__INSTRUCTION__. Please list every line in the records below that contains the string "kern".

Raw records
=-=-=
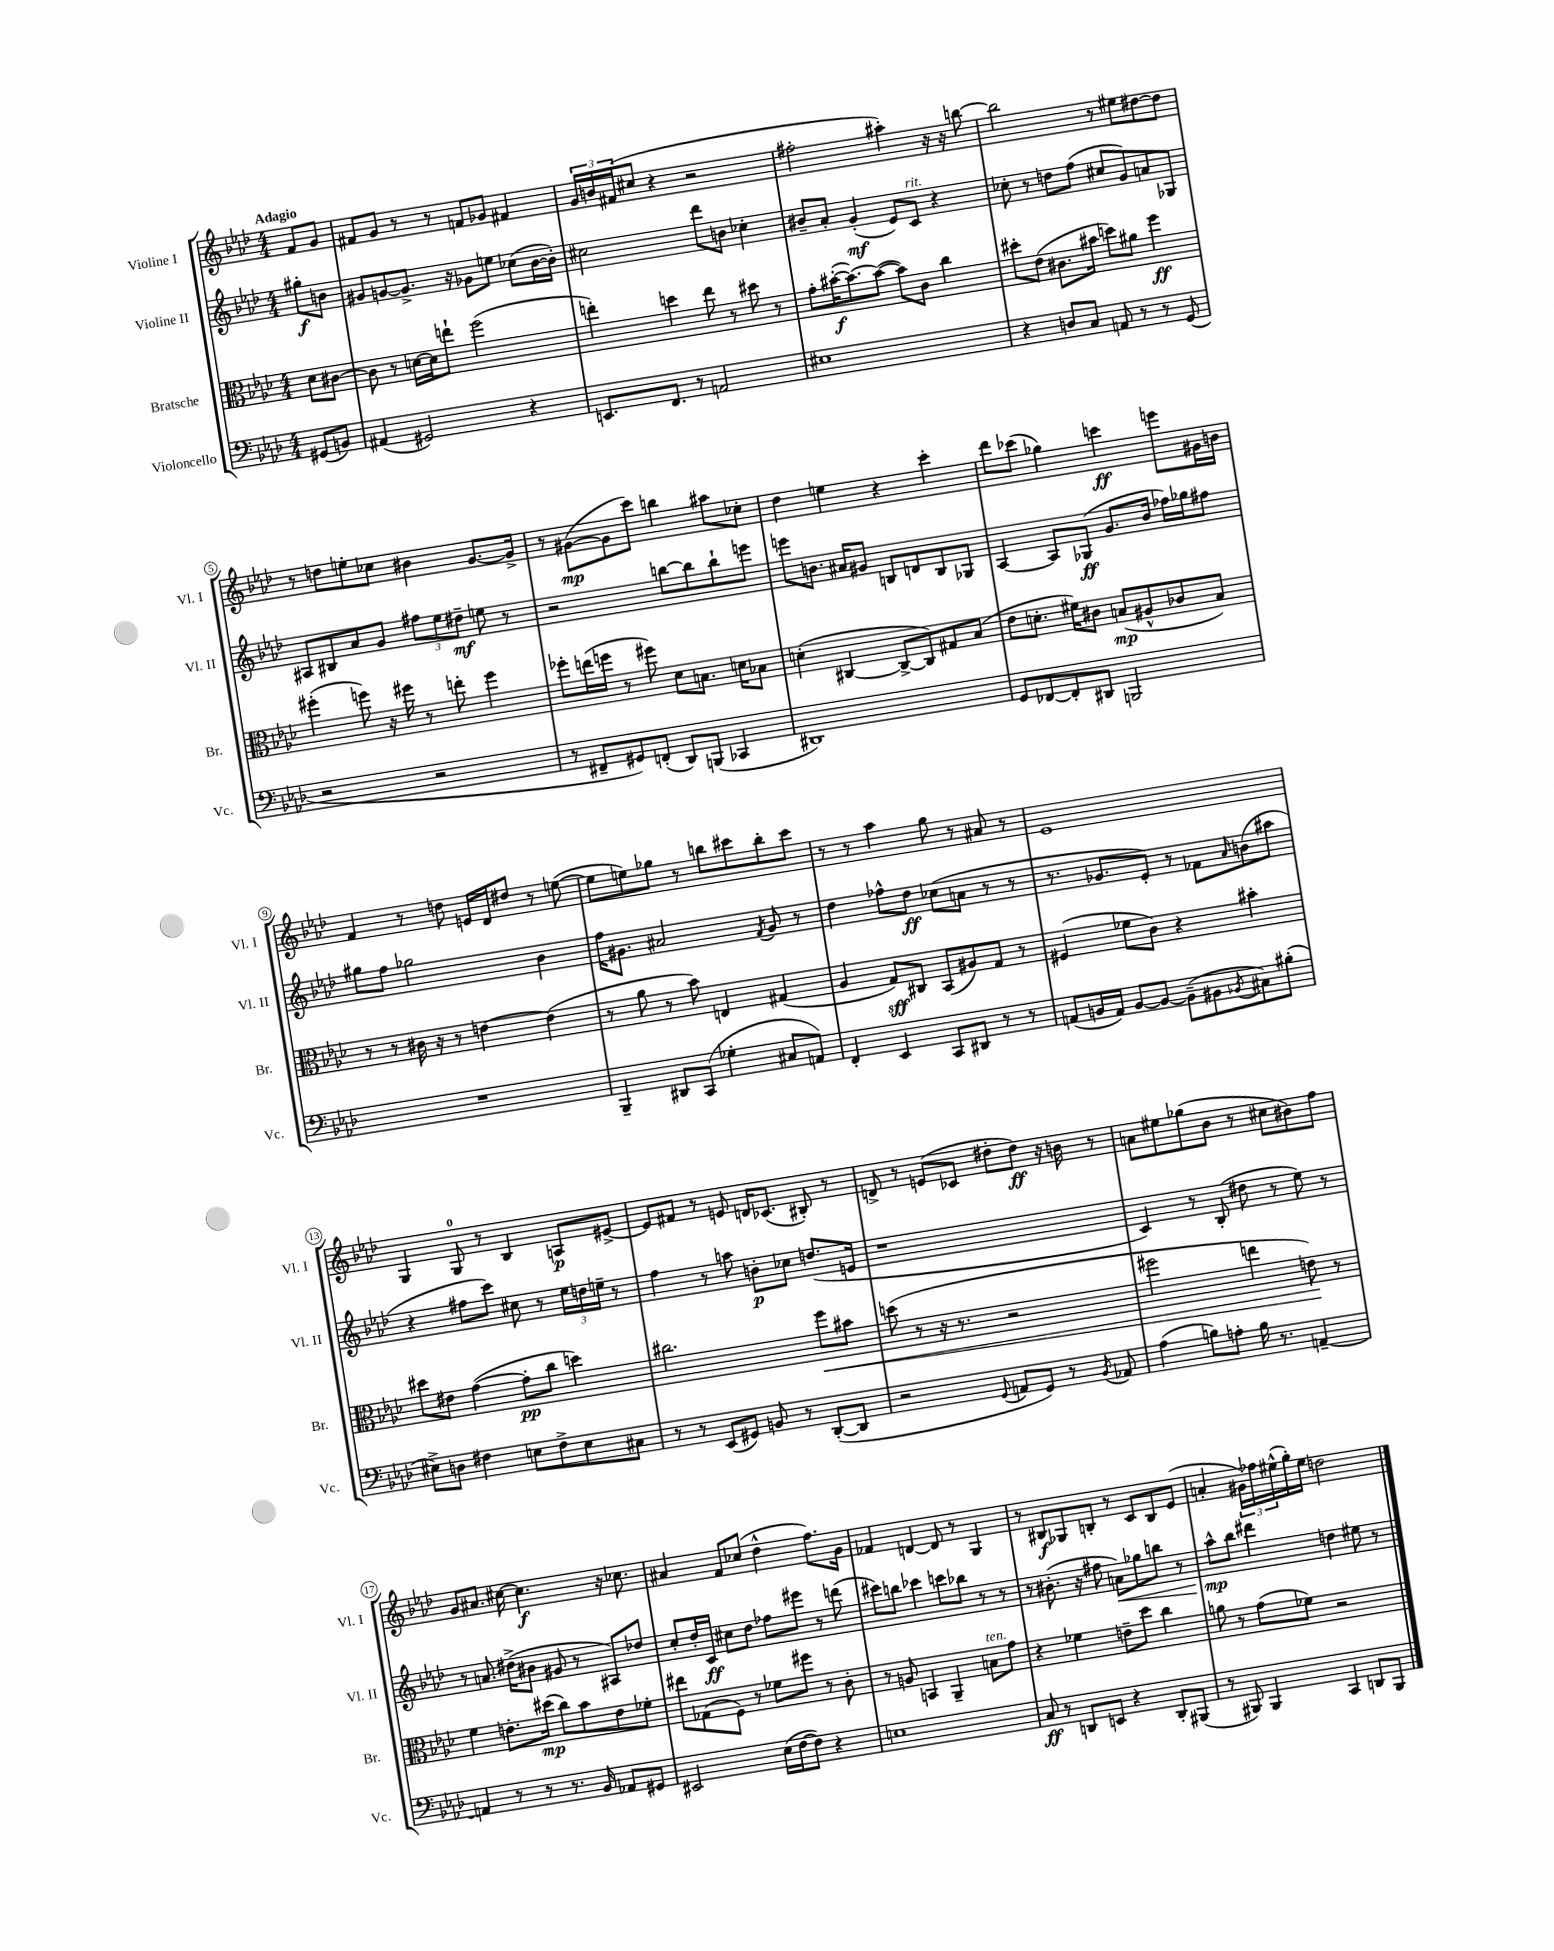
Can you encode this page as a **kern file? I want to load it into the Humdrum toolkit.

**kern	**kern	**kern	**kern
*staff4	*staff3	*staff2	*staff1
*clefF4	*clefC3	*clefG2	*clefG2
*k[b-e-a-d-]	*k[b-e-a-d-]	*k[b-e-a-d-]	*k[b-e-a-d-]
*M4/4	*M4/4	*M4/4	*M4/4
(8GG#	8d-	8gg#'	8f
8BB)	[8c#	8b	8g
=	=	=	=
(4AA#	8c#]	8g#	8f#
.	8r	[8g	8g
2GG#)	[16d	8.g^]	8r
.	16d]	.	.
.	8ee`	.	8r
.	.	16r	.
.	(2ff	8g-	8f
.	.	8ee	8g-
4r	.	(8cc-	4f#
.	.	[16b-	.
.	.	16b-'])	.
=	=	=	=
8.EE	4ee')	2cc#	24g
.	.	.	24b
.	.	.	(24f#
.	.	.	8cc#
8.FF	.	.	.
.	4dd	.	4r
8r	.	.	.
2AA	8ee	8ddd-	2r
.	8r	8b	.
.	8dd#	4cc-'	.
.	8r	.	.
=	=	=	=
1E#	8g'	8b#~	2ff#'
.	([16b#'	8a-'	.
.	8.b#_)	.	.
.	.	(4g'	.
.	(8b#_	.	.
.	8b#])	8e-)	4aa#')
.	8c	8c	.
.	4cc	4r	16r
.	.	.	16r
.	.	.	[8bb
=	=	=	=
4r	8dd#'	8cc-'	2bb]
.	(8e-	8r	.
8D	8.c#	8dd	.
8C	.	(8ff	.
.	16b#	.	.
8AA	8dd)	8cc#	8r
8r	8a#	8g)	8ee#
8r	4ff	8a	[8dd#
(8GG	.	8G-	8dd#]
=	=	=	=
2r	(4ff#'	8A#	8r
.	.	8B#	8dd
.	8ff)	8a-	8ee'
.	16r	8g	8cc-
.	16ff#	.	.
2r	8r	12ff#	4b#
.	.	12ee-	.
.	8ee'	.	.
.	.	12dd#~	.
.	4ff#	8ee	[8.g
.	.	8r	.
.	.	.	16g^]
=	=	=	=
8r	8ff-'	2r	8r
8FF#~	(16ee	.	([8g#
.	16ff	.	.
8GG#)	8r	.	8g#]
(8FF'	8ff#)	.	8ccc)
8DD-)	8d-	[8bb	4bb
(8BBB	8.B	8bb]	.
4CC-	.	8bb`	8aa#
.	16d	.	.
.	8B-	8eee	8cc-'
=	=	=	=
1DD#)	(4d'	8eee	4dd-
.	.	8.b	.
.	[4C#	.	4ee
.	.	16a#	.
.	.	8g#	.
.	8C#^_	8B	4r
.	8C#])	8d	.
.	8G#	8B	4ccc'
.	(8B-	8G-	.
=	=	=	=
8GG	8e-	[4A-	8ddd-
[8FF-	8.d'	.	(8ccc-
8FF-']	.	8A-]	4gg-)
.	16f#)	.	.
8DD#	8c#	(8G-	.
2BBB	(8B	8.g	4ccc
.	8A#^^	.	.
.	.	16b-	.
.	8c-	16ff-)	8eee
.	.	16gg-	.
.	8B)	8ff#	16g#
.	.	.	16b
=	=	=	=
1r	8r	8gg#	4f
.	8r	8ff	.
.	16c#	2gg-	8r
.	16r	.	.
.	8r	.	8dd
.	[4e	.	16e
.	.	.	16d-
.	.	.	8dd#
.	(4e]	4b-	8r
.	.	.	([8ee
=	=	=	=
4BBB-~	8r	16ff	8ee]
.	.	8.g#	.
.	8a-	.	8ee)
8DD#	8r	2a#	8gg-
(8CC	8b-)	.	8r
4G-'	4E	.	8bb
.	.	.	8ccc#
.	.	8qf	.
8C#	(4G#	8g#	8bb'
8AA)	.	8r	8ccc#
=	=	=	=
4FF'	4A-	4dd-	8r
.	.	.	8r
4EE-	8G)	8ff-^^	4aa-
.	8C#	8dd-	.
8CC	(8BB-	(8cc-	8gg
8DD#	8A#)	8a	8r
8r	8G	8r	8a#
8r	8r	8r	8r
=	=	=	=
(8AA	(4F#	8.r	1e-
16BB	.	.	.
16AA)	.	8.g-	.
[8BB	8f-	.	.
8BB_	8c)	8e-')	.
(8BB~]	4r	8r	.
8BB#	.	8f-	.
8qBB-	.	16qqa-	.
8C#)	4b#'	(8b	.
(8B#'	.	8aa#	.
=	=	=	=
8E#^)	8dd#	4r	4G
8D	8e#	.	.
4F#	([4g	8ff#	8G
.	.	8ccc)	8r
8E	8g']	8cc#	4B-
8F#^	8cc	8r	.
8E	4dd)	24ee-	8A
.	.	24dd	.
.	.	24ee~	.
8C#	.	8r	[8e#^
=	=	=	=
8r	2.cc#	4ff	8e#]
8r	.	.	8f#
(8EE-	.	8r	8r
8GG#)	.	8aa	8e
8BB	.	8b'	16d
.	.	.	(8.c-
8r	.	8cc-	.
([8DD-'	8ff	(8.dd	8B#')
8DD-]	8b#	.	8r
.	.	16e	.
=	=	=	=
2r	(8dd	1r	8d^
.	8r	.	8r
.	16r	.	(8e
.	8.r	.	.
.	.	.	8c-
8qqGG	.	.	.
8AA	2r	.	8dd#'
8GG)	.	.	8dd#)
8r	.	.	16r
.	.	.	16b
8qBB-	.	.	.
8AA-	.	.	8r
=	=	=	=
(4A-	2ff#	4c)	8a
.	.	.	8ee#
8B)	.	8r	(8gg-
8A'	.	(8B-'	8b-
16B	4ee	8dd#	8r
8.r	.	.	.
.	.	8r	8cc#
[4AA~	8e)	8ee-)	8b#)
.	8r	8r	8ff
=	=	=	=
4AA]	4f	8r	8g
.	.	8.a	8.a#
8r	8.e'	.	.
.	.	(16dd#^	[16cc#
8r	.	8b#	4.cc#]
.	(16dd#	.	.
8.r	8cc)	8g#	.
.	8b-	8r	.
16BB-	.	.	.
8AA-	8e	8A#)	16r
.	.	.	8.cc-
8GG#	8f-'	8dd-	.
=	=	=	=
2EE#	8ee#	8cc'	4a#
.	(8G-	16dd-'	.
.	.	16c	.
.	8F)	8cc#	8f
.	8r	8dd-	(8cc-
(16E-	8f-	8ff-	4dd-^^
[16F	.	.	.
8F])	8ff#	8eee#	.
4r	8r	8r	8.ff)
.	8c'	(8ddd	.
.	.	.	16g
=	=	=	=
1E	8r	8ccc#)	4f-
.	8A	8bb	.
.	4BB	4ccc-	[4d
.	4AA-~	8ccc	8d]
.	.	8bb-	8r
.	8B	8r	4G
.	8g	8r	.
=	=	=	=
8C	4r	8r	8r
8r	.	(8.b#'	8B#
8DD	4f-	.	8G-
.	.	16r	.
8EE	.	8ff#	8B'
4r	8e~	8a)	8r
.	8dd-	8gg-	8c
8DD'	4cc	8bb	8B
(8BBB#	.	8r	(8e-
=	=	=	=
8r	8a	8aa-^^	4a'
8BBB#)	8r	8bb-	.
4BBB#	(8g	4ddd#	24g#)
.	.	.	24ff-
.	.	.	(24ee#^^
.	8f-)	.	16gg')
.	.	.	16ee#
4CC	2r	4dd	2dd
8DD	.	8ee#	.
8BBB#	.	8r	.
==	==	==	==
*-	*-	*-	*-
=-=-=
__PROBLEM SOLUTION__.
Can you encode this page as a **kern file? I want to load it into the Humdrum toolkit.
**kern	**kern	**kern	**kern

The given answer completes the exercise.